* [WHAT THE TASK REQUIRES] Please tally the lines in the material below that contain the word "degrees", and give the count only.

* [THE DATA]

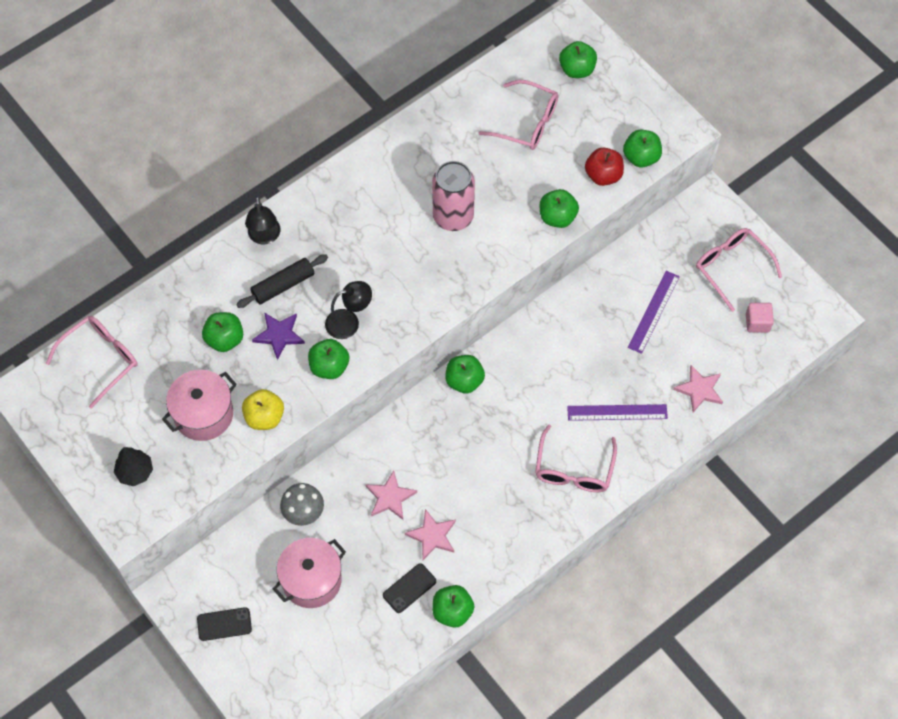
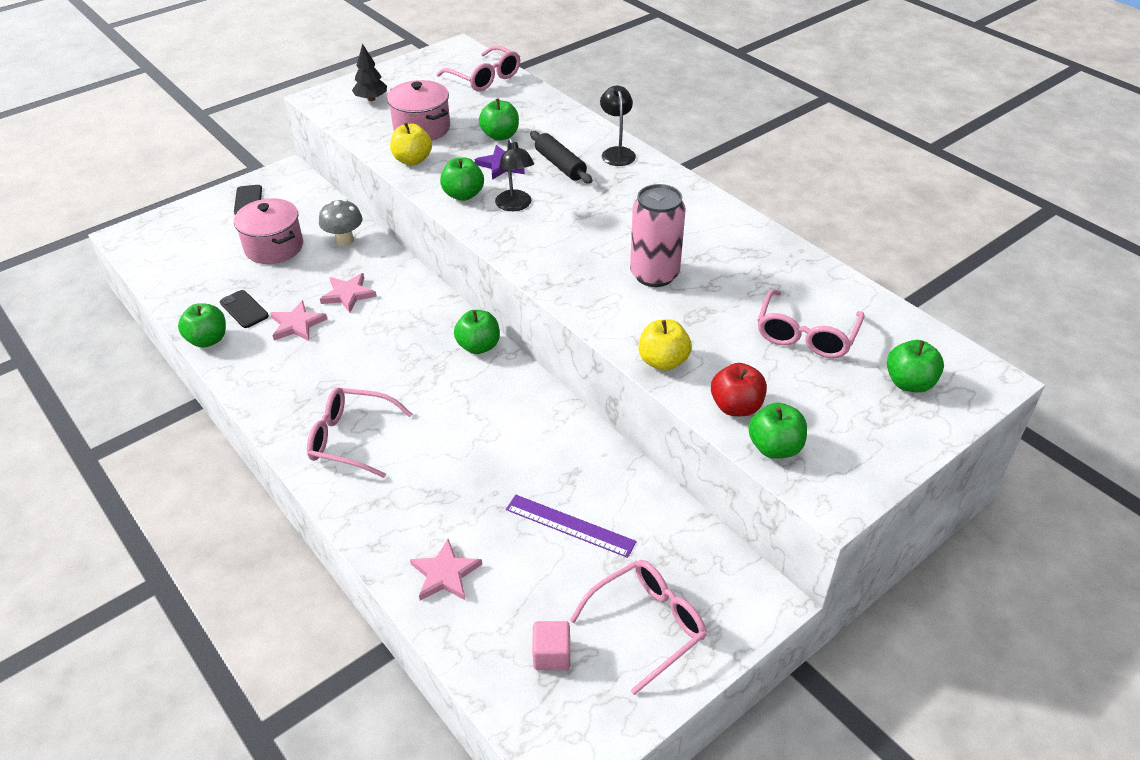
camera: 90 degrees right, 20 degrees down
(264, 237) = (617, 152): black lamp -> black lamp turned 90 degrees clockwise
(557, 217) = (663, 361): green apple -> yellow apple
(617, 412) = (421, 482): purple ruler -> none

* [RESPONSE BELOW] 2